In your copy, the records appear word for word and the pictures do not appear at all.

───── Dataset content

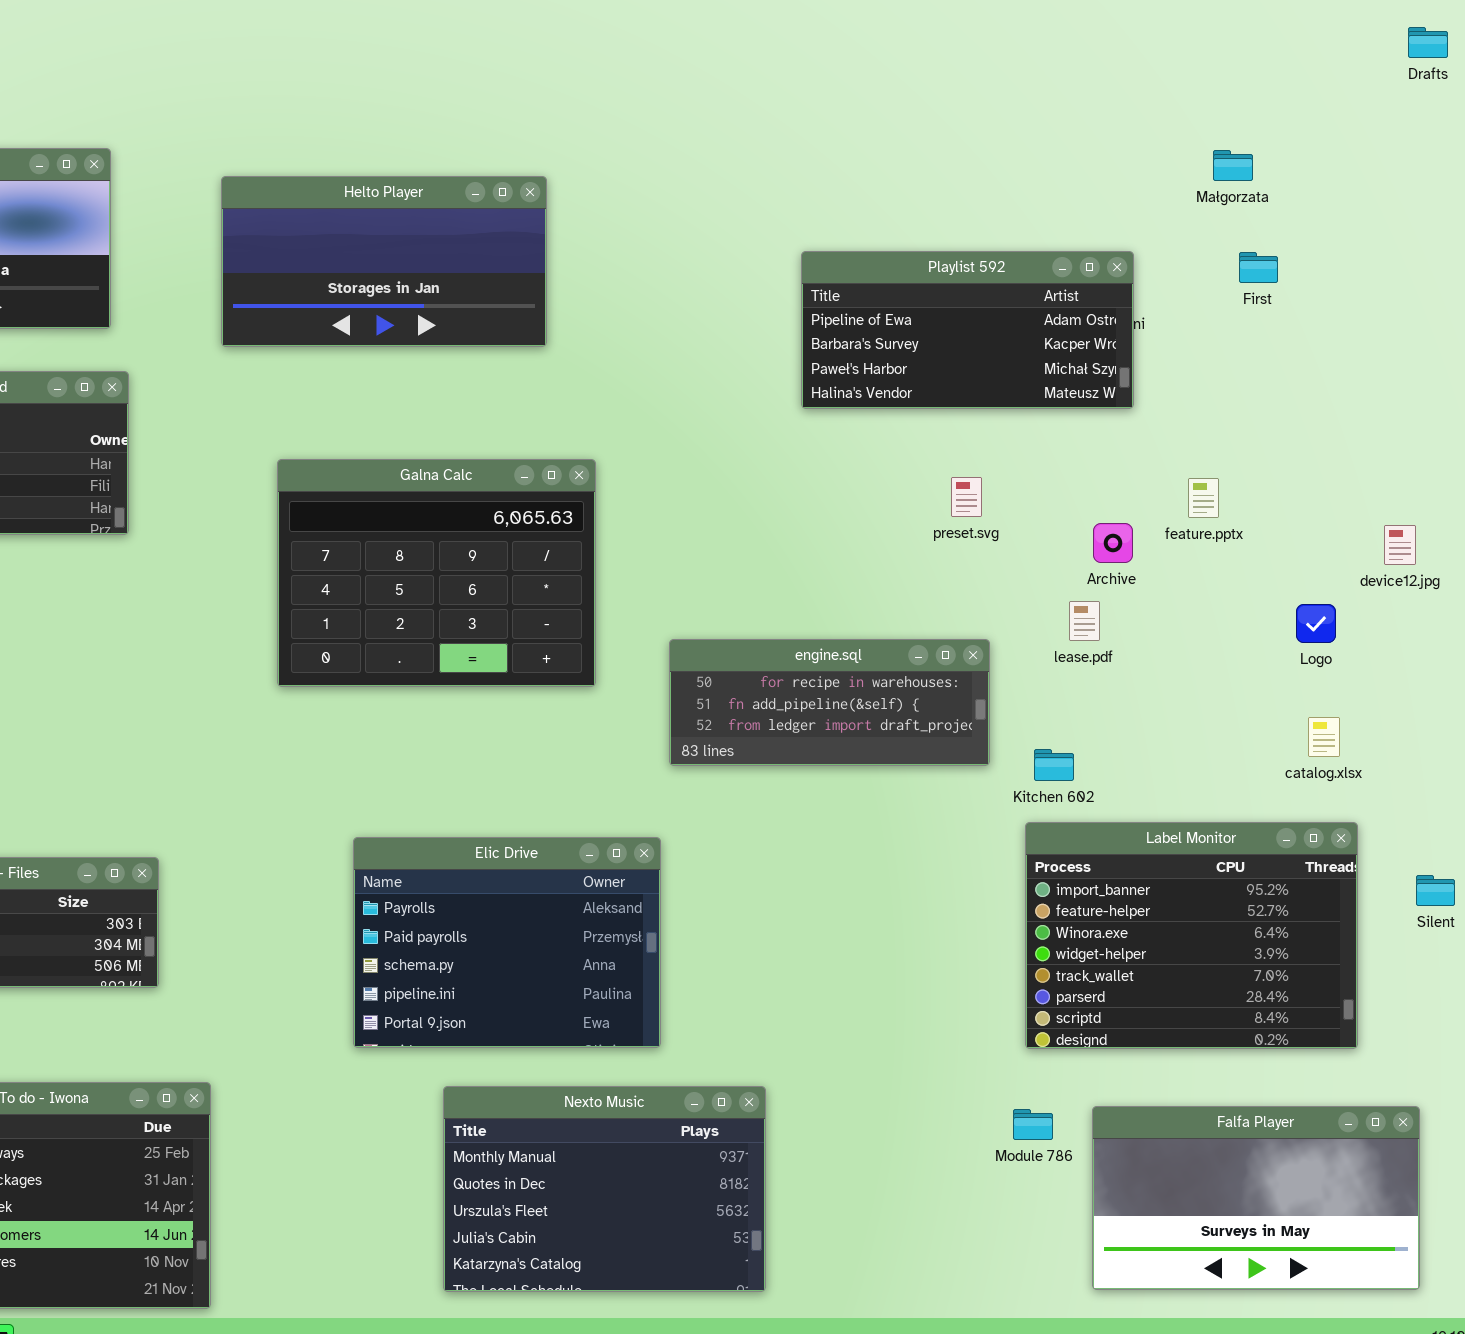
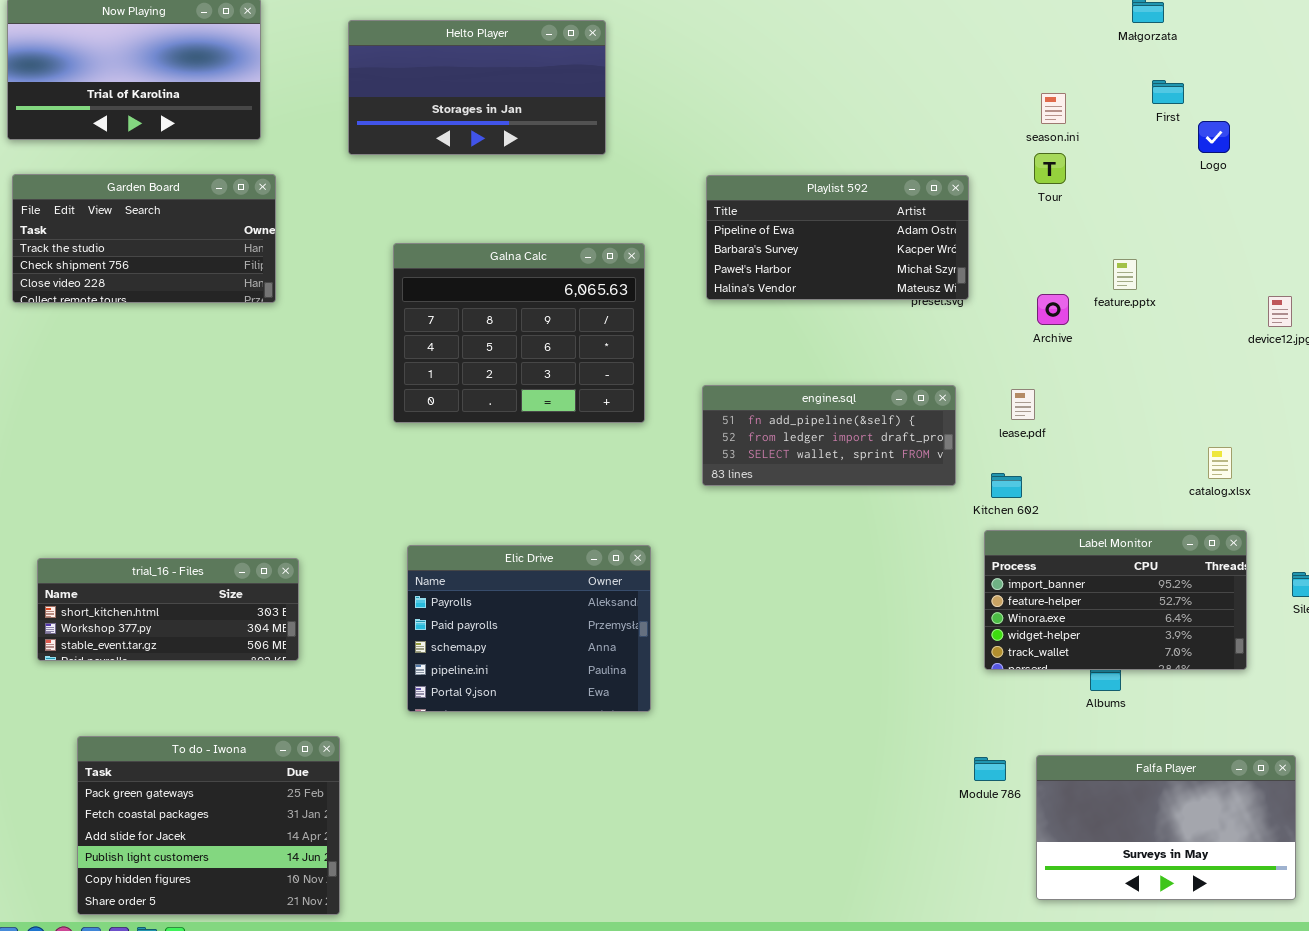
Playlist 592: [801,251,1134,409] -> [706,175,969,300], moved
lease.pdf: [1069,601,1100,641] -> [1011,389,1035,420], moved
Logo: [1296,604,1336,643] -> [1198,121,1230,153], moved
engine.sql: [669,639,990,766] -> [702,385,956,486], scrolled down 1 row
Label Monitor: [1025,822,1358,1049] -> [984,530,1247,670], resized
Elic Drive: [353,837,661,1048] -> [407,545,651,712], moved
Nexto Music: [443,1086,766,1292] -> none, closed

──────────

# Output of the task
Playlist 592: [801,251,1134,409] -> [706,175,969,300], moved
lease.pdf: [1069,601,1100,641] -> [1011,389,1035,420], moved
Logo: [1296,604,1336,643] -> [1198,121,1230,153], moved
engine.sql: [669,639,990,766] -> [702,385,956,486], scrolled down 1 row
Label Monitor: [1025,822,1358,1049] -> [984,530,1247,670], resized
Elic Drive: [353,837,661,1048] -> [407,545,651,712], moved
Nexto Music: [443,1086,766,1292] -> none, closed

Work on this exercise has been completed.